INPUT FOR THIS TASK:
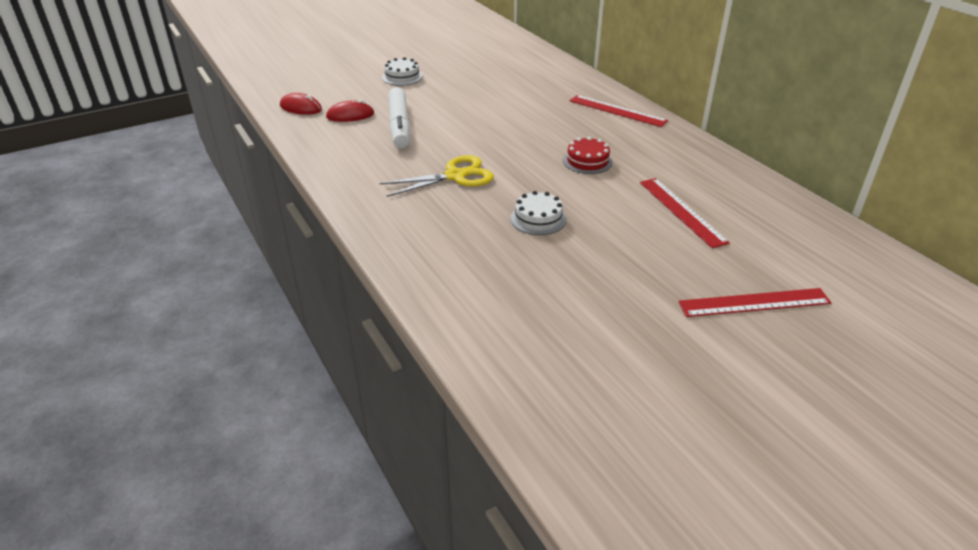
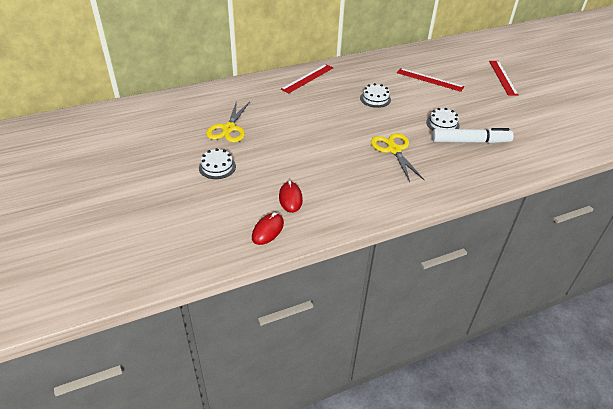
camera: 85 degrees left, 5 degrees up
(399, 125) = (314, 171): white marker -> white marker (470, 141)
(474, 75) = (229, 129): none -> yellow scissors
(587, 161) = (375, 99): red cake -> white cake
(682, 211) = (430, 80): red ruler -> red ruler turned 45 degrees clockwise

--

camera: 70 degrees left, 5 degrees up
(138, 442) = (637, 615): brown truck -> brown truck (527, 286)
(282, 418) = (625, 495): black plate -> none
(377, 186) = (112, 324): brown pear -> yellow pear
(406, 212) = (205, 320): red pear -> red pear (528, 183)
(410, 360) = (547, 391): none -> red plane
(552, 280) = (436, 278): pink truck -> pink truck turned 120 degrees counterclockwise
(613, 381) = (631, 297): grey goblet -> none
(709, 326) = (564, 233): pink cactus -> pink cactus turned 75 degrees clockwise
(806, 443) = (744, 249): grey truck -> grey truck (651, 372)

--

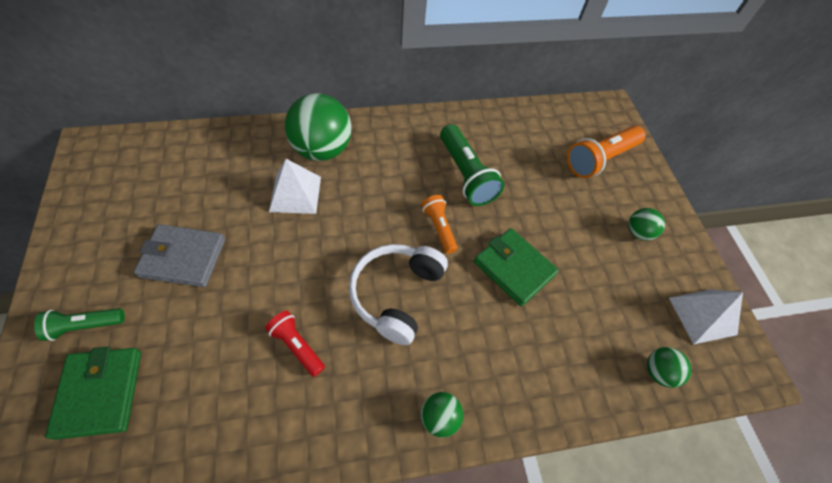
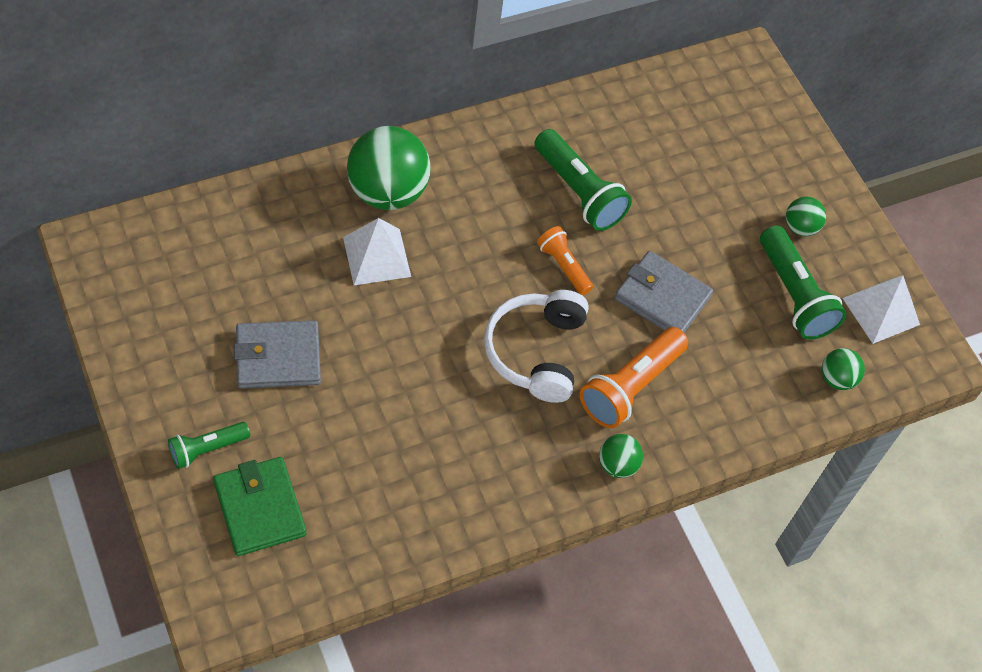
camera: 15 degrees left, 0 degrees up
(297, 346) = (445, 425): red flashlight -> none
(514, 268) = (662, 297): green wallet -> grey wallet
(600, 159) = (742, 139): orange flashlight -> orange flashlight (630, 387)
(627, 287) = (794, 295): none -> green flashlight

EXERCISE GOAL: The range runs from the line with "(138, 442) = (637, 615): brown" up to and including the line with "(410, 360) = (547, 391): none -> red plane" in the listing above; please write out exactly those lines and nothing more.

COMPLETED EXERCISE:
(138, 442) = (637, 615): brown truck -> brown truck (527, 286)
(282, 418) = (625, 495): black plate -> none
(377, 186) = (112, 324): brown pear -> yellow pear
(406, 212) = (205, 320): red pear -> red pear (528, 183)
(410, 360) = (547, 391): none -> red plane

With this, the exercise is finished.